**WORK TO BE COMPLETED**.
Transcribe all of the records word for word, but omit the pictures.

Dataset records

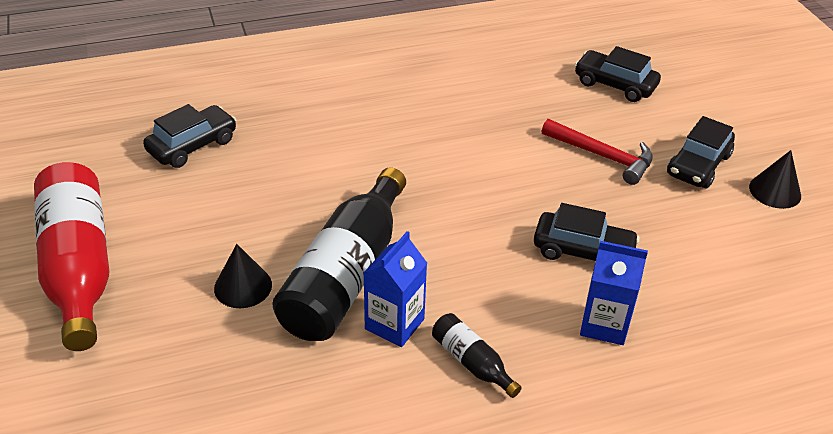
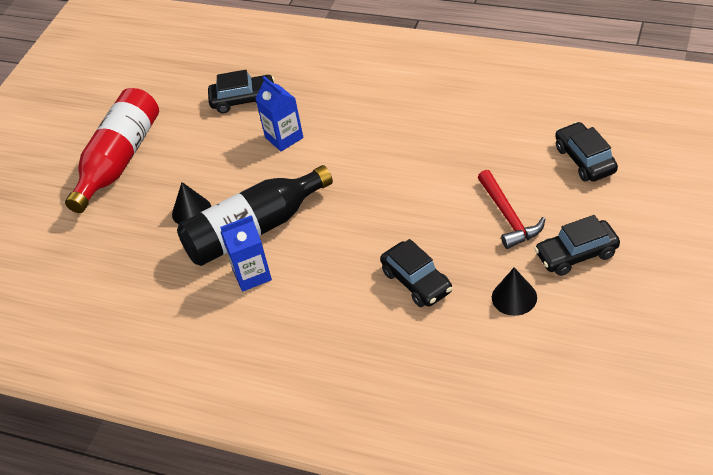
camera: 45 degrees right, 5 degrees up
black bottle [432,313,522,398] -> none
blue carton [580,241,648,345] -> blue carton moved to [255,76,303,151]
black cone [749,150,801,209] -> black cone moved to [492,268,537,316]

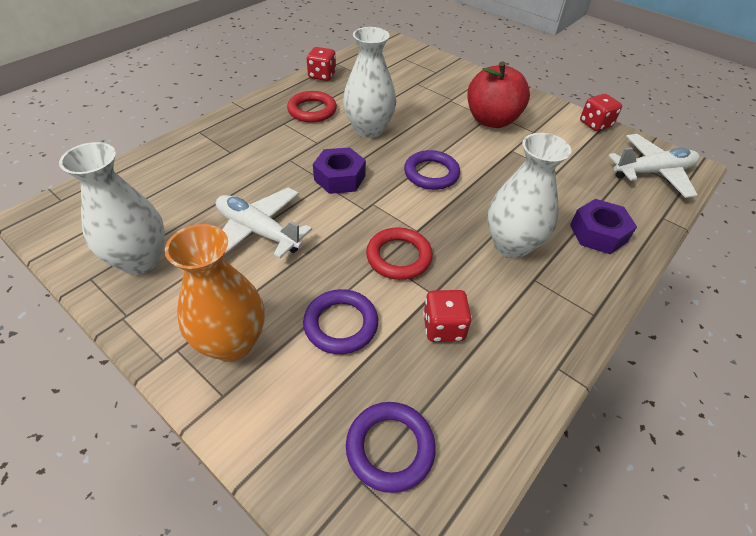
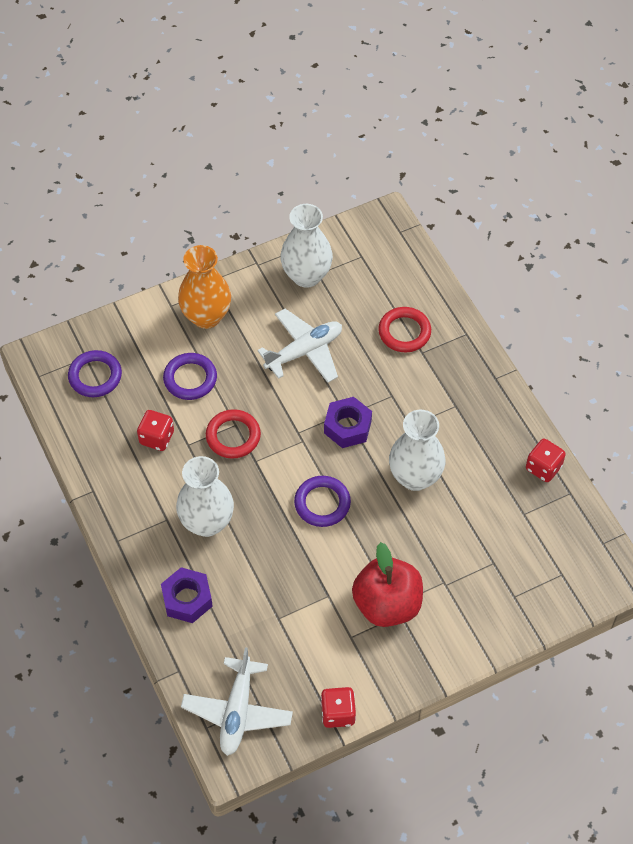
camera: 115 degrees right, 10 degrees up
red ring [287,91,337,123] -> red ring moved to [378,307,431,352]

**REPLY**.
camera: 45 degrees right, 5 degrees up
black bottle [432,313,522,398] -> none
blue carton [580,241,648,345] -> blue carton moved to [255,76,303,151]
black cone [749,150,801,209] -> black cone moved to [492,268,537,316]

camera: 115 degrees right, 10 degrees up
red ring [287,91,337,123] -> red ring moved to [378,307,431,352]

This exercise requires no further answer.